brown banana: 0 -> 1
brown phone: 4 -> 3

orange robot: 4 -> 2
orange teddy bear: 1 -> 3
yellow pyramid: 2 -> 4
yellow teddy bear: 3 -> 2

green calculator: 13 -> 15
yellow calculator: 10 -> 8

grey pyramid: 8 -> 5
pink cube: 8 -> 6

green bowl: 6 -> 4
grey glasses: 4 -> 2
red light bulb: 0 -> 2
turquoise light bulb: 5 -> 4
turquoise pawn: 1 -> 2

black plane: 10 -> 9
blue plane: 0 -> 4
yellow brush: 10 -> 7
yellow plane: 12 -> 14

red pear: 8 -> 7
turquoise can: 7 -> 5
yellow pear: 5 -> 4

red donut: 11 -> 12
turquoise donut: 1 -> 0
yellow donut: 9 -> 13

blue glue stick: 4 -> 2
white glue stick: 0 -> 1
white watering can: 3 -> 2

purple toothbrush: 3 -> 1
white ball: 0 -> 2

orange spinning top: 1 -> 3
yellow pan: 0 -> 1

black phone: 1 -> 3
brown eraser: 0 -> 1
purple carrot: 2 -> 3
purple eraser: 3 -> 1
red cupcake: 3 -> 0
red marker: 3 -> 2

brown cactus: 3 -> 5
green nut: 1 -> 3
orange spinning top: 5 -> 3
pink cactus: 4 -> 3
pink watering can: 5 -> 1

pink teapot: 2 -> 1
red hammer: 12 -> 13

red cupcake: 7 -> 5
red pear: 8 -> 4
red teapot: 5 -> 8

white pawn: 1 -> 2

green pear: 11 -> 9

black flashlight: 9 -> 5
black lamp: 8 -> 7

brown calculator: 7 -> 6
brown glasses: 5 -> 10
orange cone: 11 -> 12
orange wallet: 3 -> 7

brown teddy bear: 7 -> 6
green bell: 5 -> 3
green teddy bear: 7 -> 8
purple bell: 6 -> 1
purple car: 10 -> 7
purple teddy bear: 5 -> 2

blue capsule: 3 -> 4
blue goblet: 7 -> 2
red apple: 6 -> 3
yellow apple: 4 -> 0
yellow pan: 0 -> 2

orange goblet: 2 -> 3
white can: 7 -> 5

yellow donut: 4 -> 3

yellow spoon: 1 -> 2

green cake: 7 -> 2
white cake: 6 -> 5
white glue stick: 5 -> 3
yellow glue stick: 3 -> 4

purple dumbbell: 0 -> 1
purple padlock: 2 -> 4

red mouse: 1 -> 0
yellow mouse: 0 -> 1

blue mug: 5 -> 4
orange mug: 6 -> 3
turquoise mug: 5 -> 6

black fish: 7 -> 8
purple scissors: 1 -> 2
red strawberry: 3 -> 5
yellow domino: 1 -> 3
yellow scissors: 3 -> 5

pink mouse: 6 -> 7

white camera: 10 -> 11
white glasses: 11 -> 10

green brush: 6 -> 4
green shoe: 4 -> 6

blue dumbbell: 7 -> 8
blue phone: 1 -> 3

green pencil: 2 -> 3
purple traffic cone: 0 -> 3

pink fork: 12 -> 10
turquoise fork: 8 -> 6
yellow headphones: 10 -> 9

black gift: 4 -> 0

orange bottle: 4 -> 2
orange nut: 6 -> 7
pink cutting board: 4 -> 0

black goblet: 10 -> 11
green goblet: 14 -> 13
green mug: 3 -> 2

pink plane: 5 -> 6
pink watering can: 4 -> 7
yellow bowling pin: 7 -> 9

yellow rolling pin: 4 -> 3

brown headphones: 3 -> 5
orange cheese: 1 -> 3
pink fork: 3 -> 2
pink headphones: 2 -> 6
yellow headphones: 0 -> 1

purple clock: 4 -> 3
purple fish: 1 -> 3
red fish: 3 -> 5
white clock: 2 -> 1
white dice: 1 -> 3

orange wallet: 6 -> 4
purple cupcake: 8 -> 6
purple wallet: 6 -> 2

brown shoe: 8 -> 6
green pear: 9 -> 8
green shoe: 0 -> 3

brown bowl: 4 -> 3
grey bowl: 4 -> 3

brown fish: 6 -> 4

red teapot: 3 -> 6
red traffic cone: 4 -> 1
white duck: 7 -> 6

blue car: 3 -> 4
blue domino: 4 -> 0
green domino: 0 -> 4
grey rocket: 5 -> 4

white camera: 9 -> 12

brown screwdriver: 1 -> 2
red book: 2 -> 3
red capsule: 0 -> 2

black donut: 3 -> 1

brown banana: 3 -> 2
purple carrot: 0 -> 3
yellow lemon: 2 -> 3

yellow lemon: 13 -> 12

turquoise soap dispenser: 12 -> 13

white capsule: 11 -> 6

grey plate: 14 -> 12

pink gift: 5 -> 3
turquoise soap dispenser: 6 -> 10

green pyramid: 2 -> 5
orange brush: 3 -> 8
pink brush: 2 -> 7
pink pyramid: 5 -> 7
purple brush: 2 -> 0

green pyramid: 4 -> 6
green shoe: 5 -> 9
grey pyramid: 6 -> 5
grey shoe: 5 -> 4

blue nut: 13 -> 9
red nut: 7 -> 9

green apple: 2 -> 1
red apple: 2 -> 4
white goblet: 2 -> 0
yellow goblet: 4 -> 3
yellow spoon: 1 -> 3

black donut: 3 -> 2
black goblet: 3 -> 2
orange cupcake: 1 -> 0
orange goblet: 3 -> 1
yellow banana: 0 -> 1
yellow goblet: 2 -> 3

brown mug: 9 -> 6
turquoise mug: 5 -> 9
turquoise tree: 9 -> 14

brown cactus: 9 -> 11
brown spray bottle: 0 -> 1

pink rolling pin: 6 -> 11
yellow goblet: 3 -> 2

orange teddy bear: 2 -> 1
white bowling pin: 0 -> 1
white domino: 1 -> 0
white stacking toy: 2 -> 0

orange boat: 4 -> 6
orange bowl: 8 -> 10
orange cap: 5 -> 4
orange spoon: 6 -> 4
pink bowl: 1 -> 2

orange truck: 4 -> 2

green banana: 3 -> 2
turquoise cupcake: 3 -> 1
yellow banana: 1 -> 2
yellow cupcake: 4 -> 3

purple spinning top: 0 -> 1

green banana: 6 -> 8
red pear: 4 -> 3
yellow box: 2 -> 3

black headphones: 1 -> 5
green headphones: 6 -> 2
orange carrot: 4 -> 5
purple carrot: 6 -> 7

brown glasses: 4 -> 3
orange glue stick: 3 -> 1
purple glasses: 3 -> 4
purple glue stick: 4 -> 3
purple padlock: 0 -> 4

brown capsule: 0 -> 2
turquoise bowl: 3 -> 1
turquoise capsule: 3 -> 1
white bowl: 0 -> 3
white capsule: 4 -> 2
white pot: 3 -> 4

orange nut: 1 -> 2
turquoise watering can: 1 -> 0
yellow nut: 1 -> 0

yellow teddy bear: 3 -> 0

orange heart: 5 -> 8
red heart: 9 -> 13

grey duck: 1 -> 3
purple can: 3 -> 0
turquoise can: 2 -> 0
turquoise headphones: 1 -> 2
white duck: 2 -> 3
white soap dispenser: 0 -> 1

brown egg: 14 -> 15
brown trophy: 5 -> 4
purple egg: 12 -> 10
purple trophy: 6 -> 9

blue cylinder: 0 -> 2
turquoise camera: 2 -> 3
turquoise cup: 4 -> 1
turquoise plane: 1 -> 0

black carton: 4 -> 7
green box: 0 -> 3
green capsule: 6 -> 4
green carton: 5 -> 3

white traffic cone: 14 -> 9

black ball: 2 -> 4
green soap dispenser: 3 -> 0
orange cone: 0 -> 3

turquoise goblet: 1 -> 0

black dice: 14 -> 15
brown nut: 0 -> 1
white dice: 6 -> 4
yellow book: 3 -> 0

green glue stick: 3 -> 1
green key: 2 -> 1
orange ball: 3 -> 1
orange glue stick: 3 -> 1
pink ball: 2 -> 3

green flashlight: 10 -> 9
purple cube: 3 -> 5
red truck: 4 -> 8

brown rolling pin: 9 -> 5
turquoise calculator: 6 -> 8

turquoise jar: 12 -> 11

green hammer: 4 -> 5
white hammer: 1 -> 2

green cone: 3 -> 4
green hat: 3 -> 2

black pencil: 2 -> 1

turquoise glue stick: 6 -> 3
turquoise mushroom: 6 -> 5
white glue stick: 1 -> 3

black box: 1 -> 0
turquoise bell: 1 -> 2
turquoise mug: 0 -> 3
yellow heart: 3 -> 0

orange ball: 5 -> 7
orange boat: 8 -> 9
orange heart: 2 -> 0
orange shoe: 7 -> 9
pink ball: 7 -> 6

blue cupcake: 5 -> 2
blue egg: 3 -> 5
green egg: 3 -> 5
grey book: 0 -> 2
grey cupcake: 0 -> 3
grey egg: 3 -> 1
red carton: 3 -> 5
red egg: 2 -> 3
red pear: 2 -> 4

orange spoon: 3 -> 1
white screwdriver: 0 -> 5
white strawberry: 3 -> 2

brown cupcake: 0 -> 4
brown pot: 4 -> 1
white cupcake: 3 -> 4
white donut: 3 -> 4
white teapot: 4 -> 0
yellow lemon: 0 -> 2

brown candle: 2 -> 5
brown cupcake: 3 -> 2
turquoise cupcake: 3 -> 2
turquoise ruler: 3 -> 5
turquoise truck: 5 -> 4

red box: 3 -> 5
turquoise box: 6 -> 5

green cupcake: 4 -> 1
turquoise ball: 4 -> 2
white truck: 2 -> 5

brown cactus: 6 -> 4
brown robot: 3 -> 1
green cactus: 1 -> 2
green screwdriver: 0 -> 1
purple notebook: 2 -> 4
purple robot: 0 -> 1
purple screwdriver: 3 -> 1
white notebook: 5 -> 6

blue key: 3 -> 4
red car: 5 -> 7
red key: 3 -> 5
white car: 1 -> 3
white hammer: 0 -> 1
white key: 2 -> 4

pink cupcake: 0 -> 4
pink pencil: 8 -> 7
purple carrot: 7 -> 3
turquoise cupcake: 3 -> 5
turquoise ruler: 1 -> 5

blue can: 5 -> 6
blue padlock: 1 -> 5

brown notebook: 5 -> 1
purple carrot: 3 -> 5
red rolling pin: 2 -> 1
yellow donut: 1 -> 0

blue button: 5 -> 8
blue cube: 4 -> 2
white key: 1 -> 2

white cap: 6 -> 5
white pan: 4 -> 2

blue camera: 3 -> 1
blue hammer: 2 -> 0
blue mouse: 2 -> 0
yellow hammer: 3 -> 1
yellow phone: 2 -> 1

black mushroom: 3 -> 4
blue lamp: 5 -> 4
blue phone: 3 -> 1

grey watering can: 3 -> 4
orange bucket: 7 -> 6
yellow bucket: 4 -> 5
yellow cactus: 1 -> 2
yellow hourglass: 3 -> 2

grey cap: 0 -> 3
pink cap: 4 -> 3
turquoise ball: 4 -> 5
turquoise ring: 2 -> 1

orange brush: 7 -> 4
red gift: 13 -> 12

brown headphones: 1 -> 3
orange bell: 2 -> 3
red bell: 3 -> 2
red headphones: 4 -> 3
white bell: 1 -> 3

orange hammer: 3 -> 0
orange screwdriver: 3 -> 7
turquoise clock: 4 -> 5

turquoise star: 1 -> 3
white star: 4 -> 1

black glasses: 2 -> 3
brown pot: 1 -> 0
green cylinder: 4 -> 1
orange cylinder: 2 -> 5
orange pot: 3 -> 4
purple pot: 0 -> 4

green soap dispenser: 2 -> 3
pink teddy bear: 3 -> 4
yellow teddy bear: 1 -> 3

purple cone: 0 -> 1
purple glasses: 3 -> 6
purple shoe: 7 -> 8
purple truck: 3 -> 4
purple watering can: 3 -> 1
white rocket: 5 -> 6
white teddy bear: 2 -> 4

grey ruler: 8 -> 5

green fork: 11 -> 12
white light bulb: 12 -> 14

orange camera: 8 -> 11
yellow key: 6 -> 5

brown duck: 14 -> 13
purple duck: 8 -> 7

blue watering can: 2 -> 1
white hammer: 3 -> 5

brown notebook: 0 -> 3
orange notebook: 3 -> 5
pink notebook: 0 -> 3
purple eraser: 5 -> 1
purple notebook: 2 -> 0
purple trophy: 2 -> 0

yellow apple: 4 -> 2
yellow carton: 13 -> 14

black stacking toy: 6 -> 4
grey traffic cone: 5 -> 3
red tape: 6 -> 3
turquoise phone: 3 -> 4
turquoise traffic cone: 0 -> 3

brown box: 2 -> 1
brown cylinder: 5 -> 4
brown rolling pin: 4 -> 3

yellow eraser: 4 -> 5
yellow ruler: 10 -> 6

########

> _PROBLEM STATEMENT_
Pull out every line above that holds the word "donut".

> _RESPONSE AREA_
red donut: 11 -> 12
turquoise donut: 1 -> 0
yellow donut: 9 -> 13
yellow donut: 4 -> 3
black donut: 3 -> 1
black donut: 3 -> 2
white donut: 3 -> 4
yellow donut: 1 -> 0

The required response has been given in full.